(Dataset records Opens)

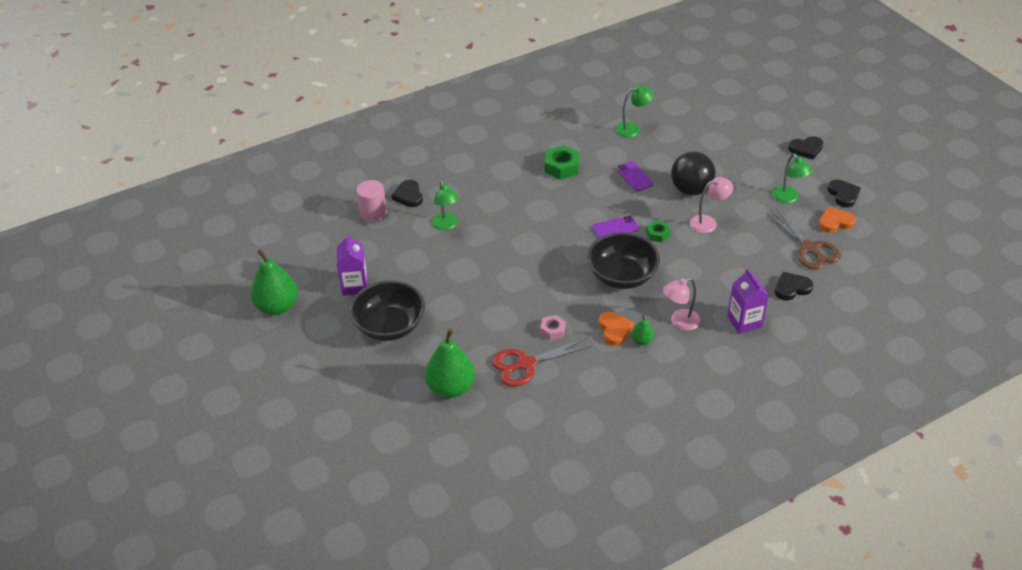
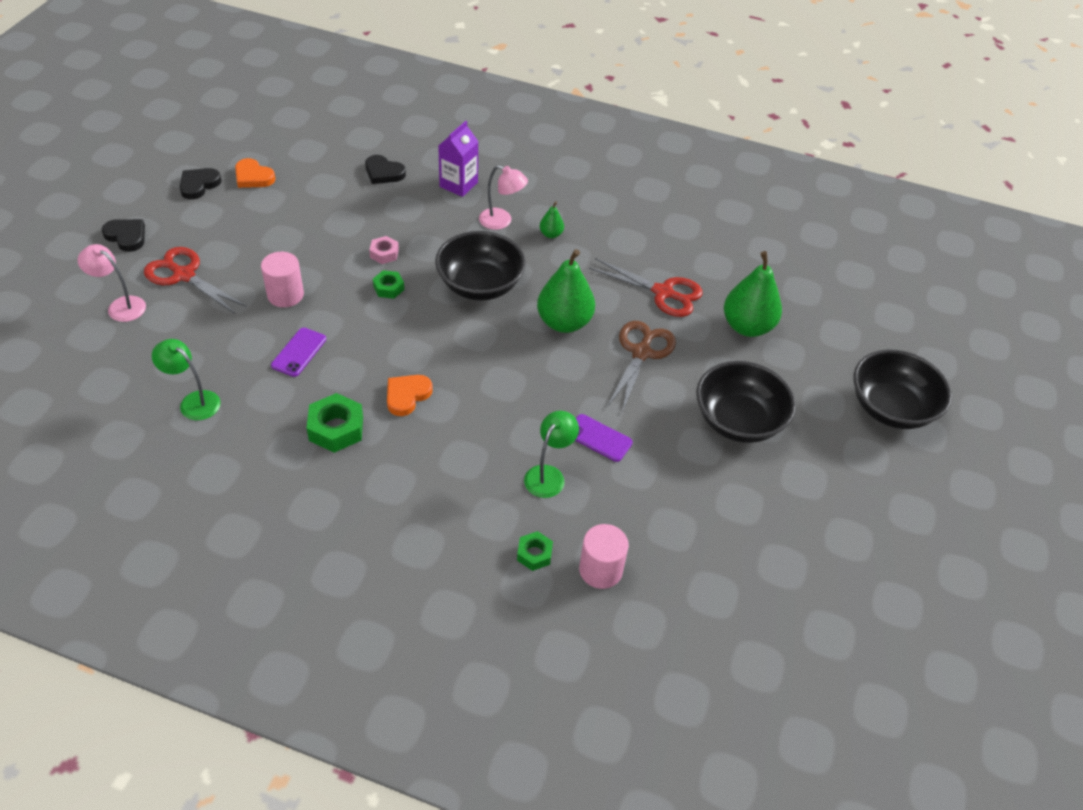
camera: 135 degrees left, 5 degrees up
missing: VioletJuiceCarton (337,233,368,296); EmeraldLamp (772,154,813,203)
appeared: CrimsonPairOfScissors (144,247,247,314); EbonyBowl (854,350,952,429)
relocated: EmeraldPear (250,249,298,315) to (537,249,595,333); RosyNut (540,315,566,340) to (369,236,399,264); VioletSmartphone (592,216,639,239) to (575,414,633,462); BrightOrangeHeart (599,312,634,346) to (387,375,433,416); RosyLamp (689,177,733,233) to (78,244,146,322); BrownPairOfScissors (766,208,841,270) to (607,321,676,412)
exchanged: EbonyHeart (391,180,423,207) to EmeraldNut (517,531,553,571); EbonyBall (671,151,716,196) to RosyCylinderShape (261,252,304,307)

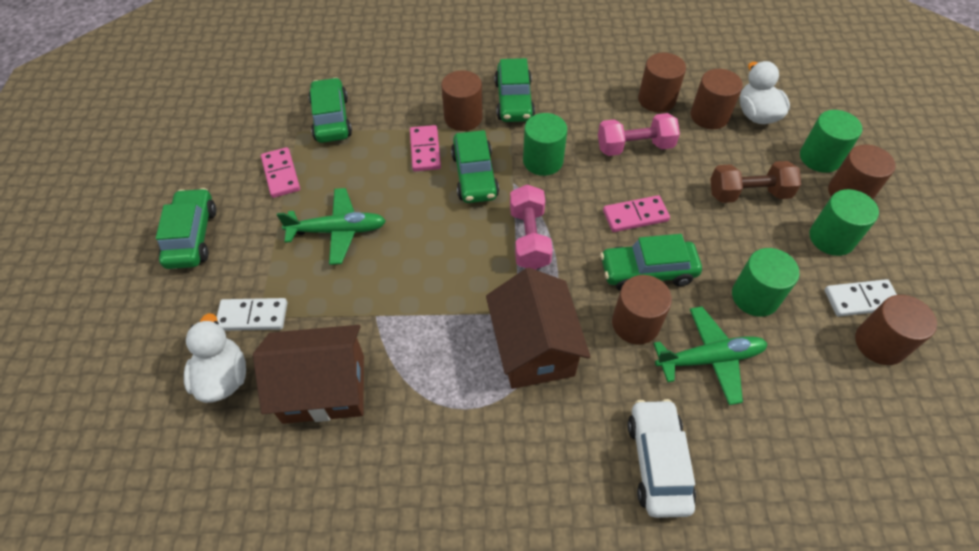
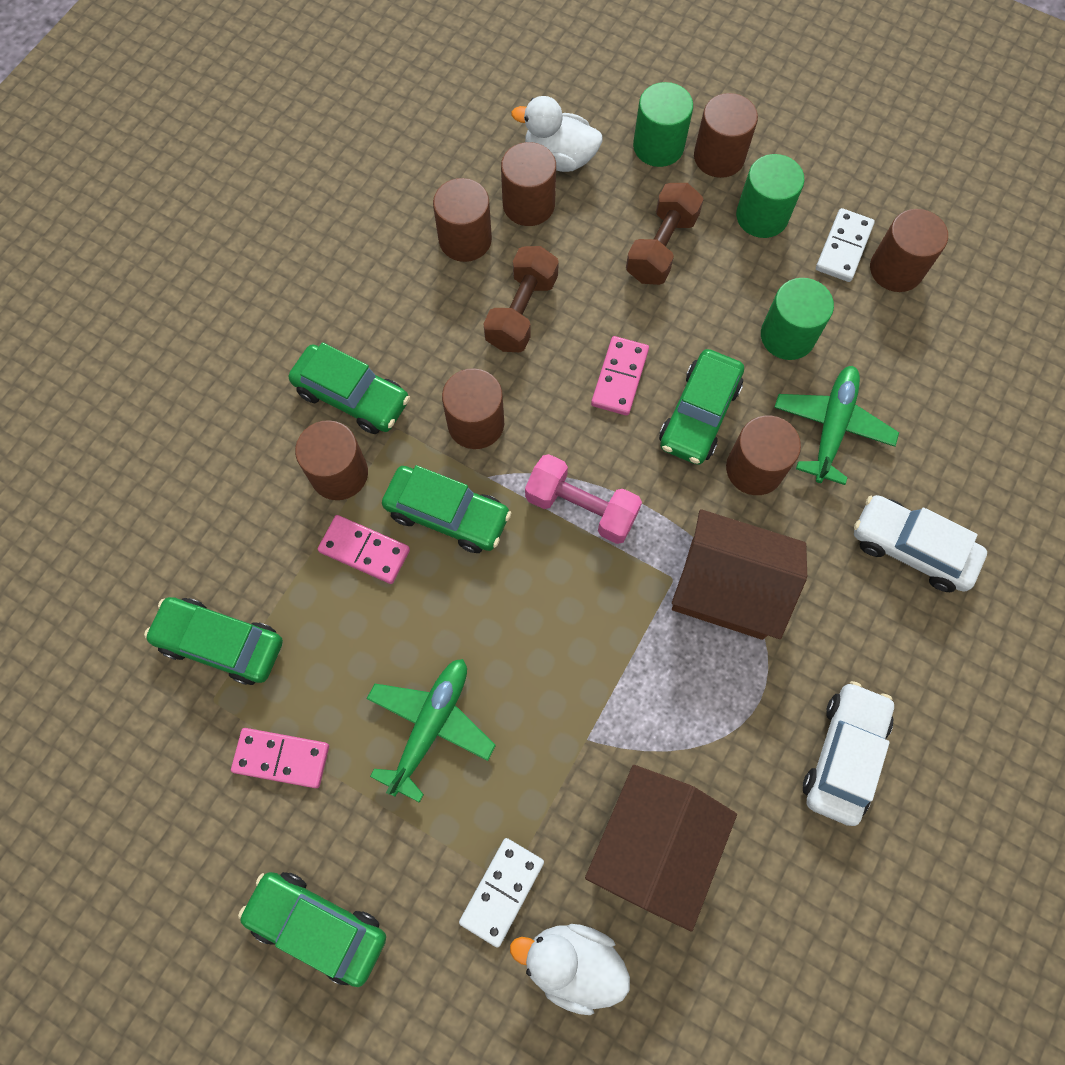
camera: 60 degrees left, 15 degrees up
appeared: SnowWhiteToyCar (803,681,894,826)
colour: EmeraldCylinderShape (523,113,567,176) to BrownCylinderShape (442,368,504,449); RosyFreeWeight (598,113,680,156) to BrownFreeWeight (483,246,559,353)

(Dataset records Closes)

▶ Exercise aim:
Reproduce, exactly and without pictures, the lines above from the one containing "exchanged: EbonyHeart (391,180,423,207)" through the last line of the material, both ends included, and nothing more.

▶ Exercise output:
exchanged: EbonyHeart (391,180,423,207) to EmeraldNut (517,531,553,571); EbonyBall (671,151,716,196) to RosyCylinderShape (261,252,304,307)

camera: 60 degrees left, 15 degrees up
appeared: SnowWhiteToyCar (803,681,894,826)
colour: EmeraldCylinderShape (523,113,567,176) to BrownCylinderShape (442,368,504,449); RosyFreeWeight (598,113,680,156) to BrownFreeWeight (483,246,559,353)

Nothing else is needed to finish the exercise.